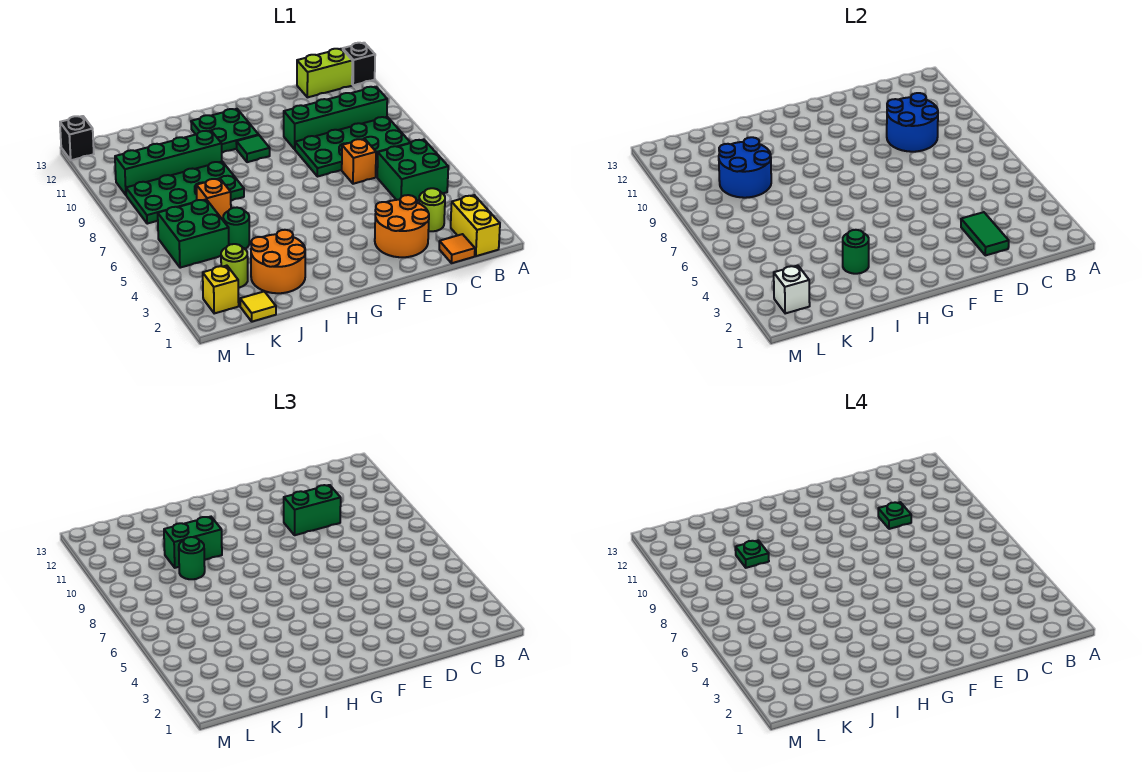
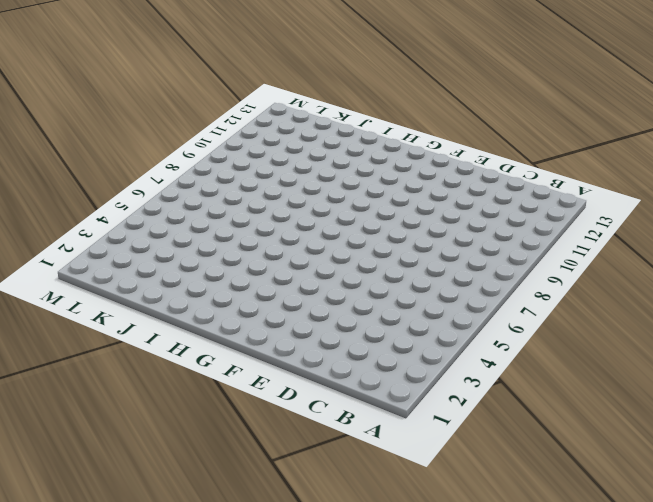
none -> black brick A13 level 1
none -> yellow brick B1:B2 level 1
none -> green brick B5:C6 level 1
none -> green plate B8:E9 level 1

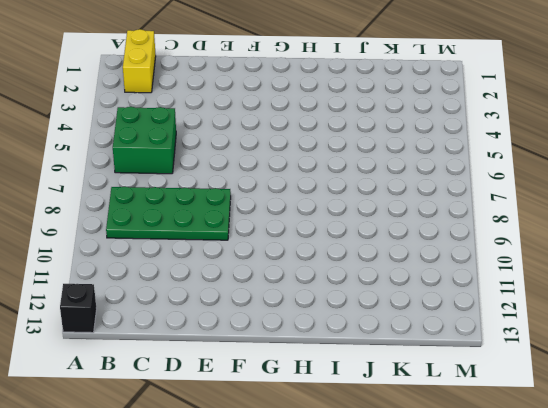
none -> green brick B10:E10 level 1
none -> lime brick B13:C13 level 1
none -> orange tile C1 level 1
none -> lime round brick C3 level 1

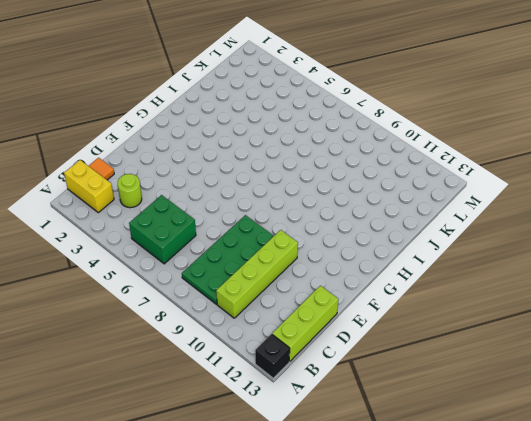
lime brick B10:E10 level 1 -> green brick B10:E10 level 1
lime brick B13:D13 level 1 -> lime brick B13:C13 level 1
none -> orange round brick D2:E3 level 1
none -> orange brick D7 level 1
none -> green tile G10 level 1
none -> green plate G11:H12 level 1

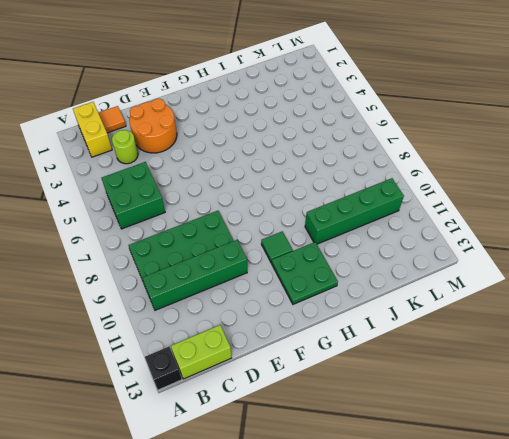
none -> orange brick D7 level 1
none -> orange round brick I2:J3 level 1
none -> green plate I8:L9 level 1
none -> green round brick J5 level 1

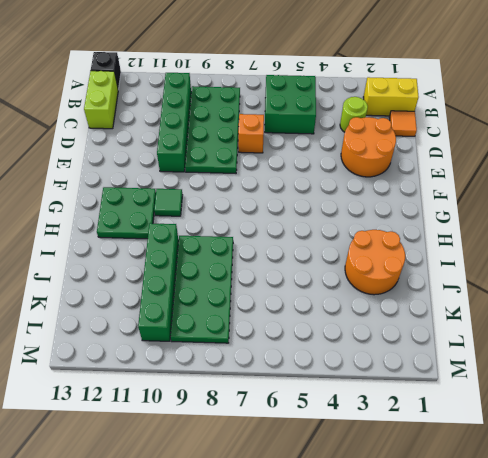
none -> green round brick J5 level 1
none -> orange brick J7 level 1
none -> yellow tile K1 level 1
none -> lime round brick K3 level 1

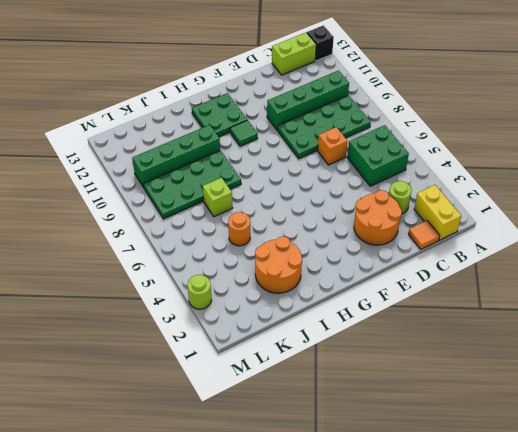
orange round brick J5 level 1 -> green round brick J5 level 1
lime brick J7 level 1 -> orange brick J7 level 1
lime round brick M3 level 1 -> lime round brick K3 level 1
none -> yellow tile K1 level 1
none -> green brick K5:L6 level 1
none -> yellow brick L2 level 1
none -> black brick M13 level 1

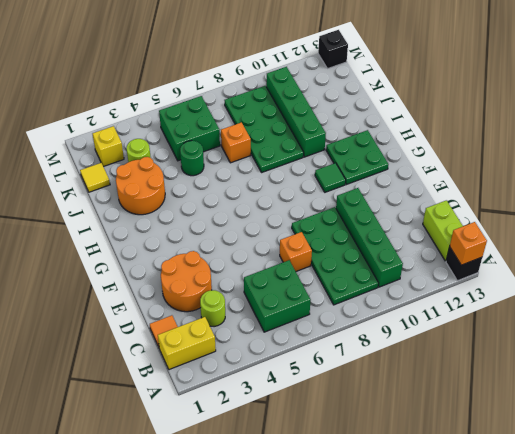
orange brick A13 level 2 -> none
none -> blue round brick C9:D10 level 2
none -> green tile D2:D3 level 2
none -> green round brick I3 level 2
none -> blue round brick J9:K10 level 2

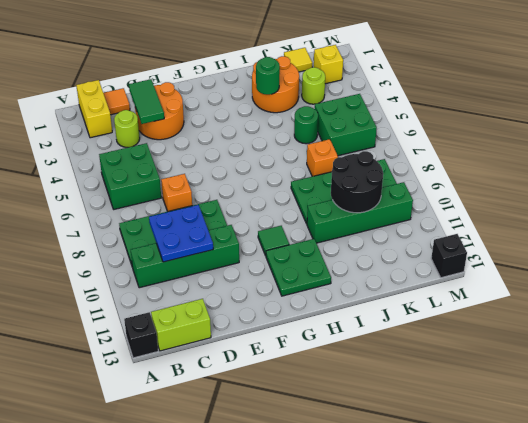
blue plate C9:D10 level 2 -> blue round brick C9:D10 level 2
black round brick J9:K10 level 2 -> blue round brick J9:K10 level 2
none -> white brick L2 level 2
none -> green brick D10:E10 level 3
none -> green brick I10:J10 level 3
none -> green round brick J9 level 3

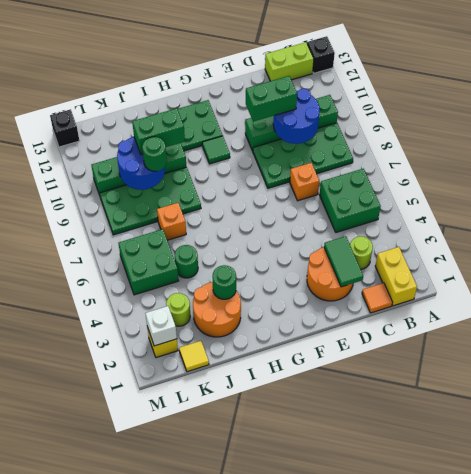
none -> green plate D10 level 4
none -> green plate J10 level 4

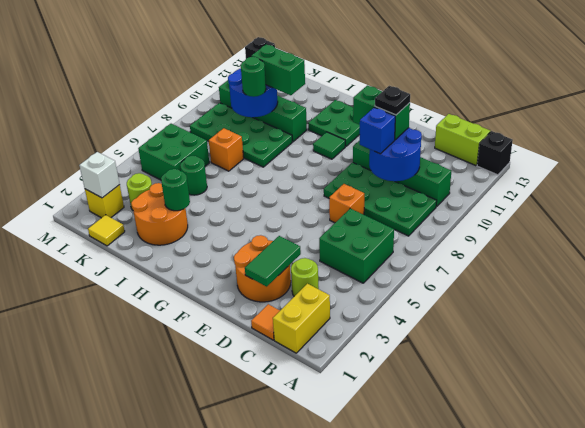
blue brick D9 level 3 -> none
black plate D10 level 4 -> green plate D10 level 4
none -> green plate J10 level 4

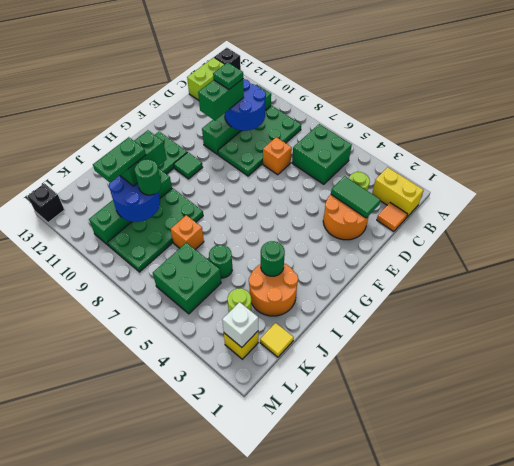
green plate J10:K10 level 4 -> green plate J10 level 4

======

- Activity
Every line from the start of the material through the line holding "none -> lime round brick K3 level 1" must be returned exactly, and the pictures must not.

- Output for this task
none -> black brick A13 level 1
none -> yellow brick B1:B2 level 1
none -> green brick B5:C6 level 1
none -> green plate B8:E9 level 1

none -> green brick B10:E10 level 1
none -> lime brick B13:C13 level 1
none -> orange tile C1 level 1
none -> lime round brick C3 level 1

lime brick B10:E10 level 1 -> green brick B10:E10 level 1
lime brick B13:D13 level 1 -> lime brick B13:C13 level 1
none -> orange round brick D2:E3 level 1
none -> orange brick D7 level 1
none -> green tile G10 level 1
none -> green plate G11:H12 level 1

none -> orange brick D7 level 1
none -> orange round brick I2:J3 level 1
none -> green plate I8:L9 level 1
none -> green round brick J5 level 1

none -> green round brick J5 level 1
none -> orange brick J7 level 1
none -> yellow tile K1 level 1
none -> lime round brick K3 level 1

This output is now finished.